Object change descriptions:
***

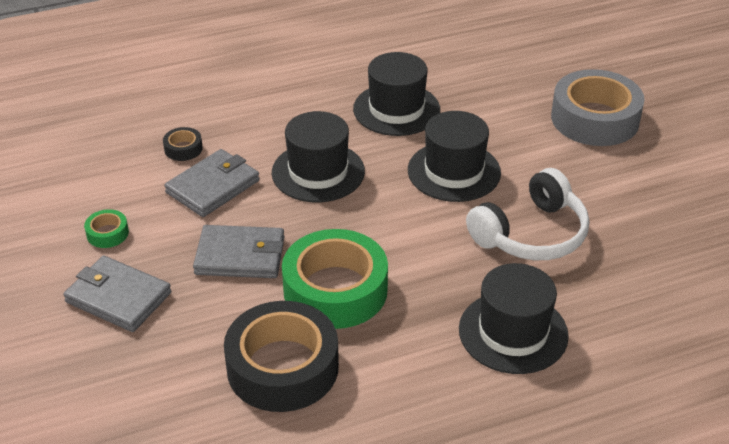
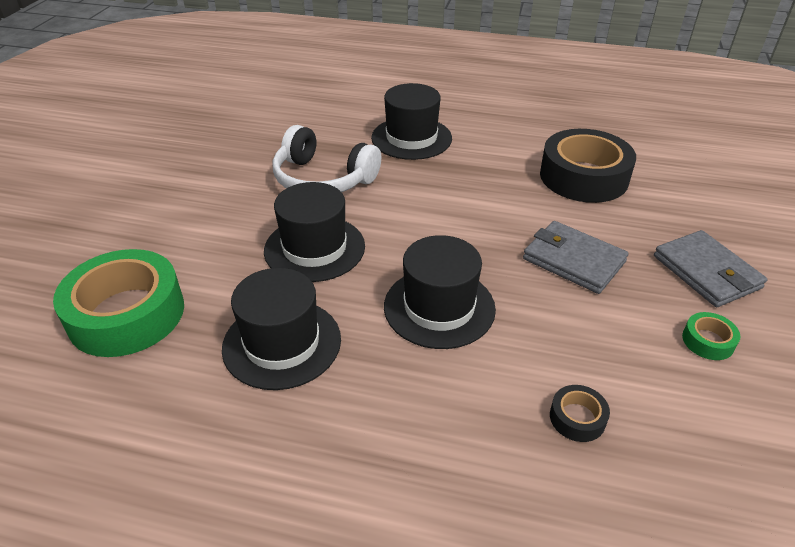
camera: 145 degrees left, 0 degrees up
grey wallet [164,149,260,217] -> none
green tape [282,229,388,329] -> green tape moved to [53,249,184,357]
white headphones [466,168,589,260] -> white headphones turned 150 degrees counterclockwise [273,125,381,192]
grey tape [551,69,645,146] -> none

***

■ Action item ■
When restating the records word for word, omit any picture they contain.

■ Written answer ■
camera: 145 degrees left, 0 degrees up
grey wallet [164,149,260,217] -> none
green tape [282,229,388,329] -> green tape moved to [53,249,184,357]
white headphones [466,168,589,260] -> white headphones turned 150 degrees counterclockwise [273,125,381,192]
grey tape [551,69,645,146] -> none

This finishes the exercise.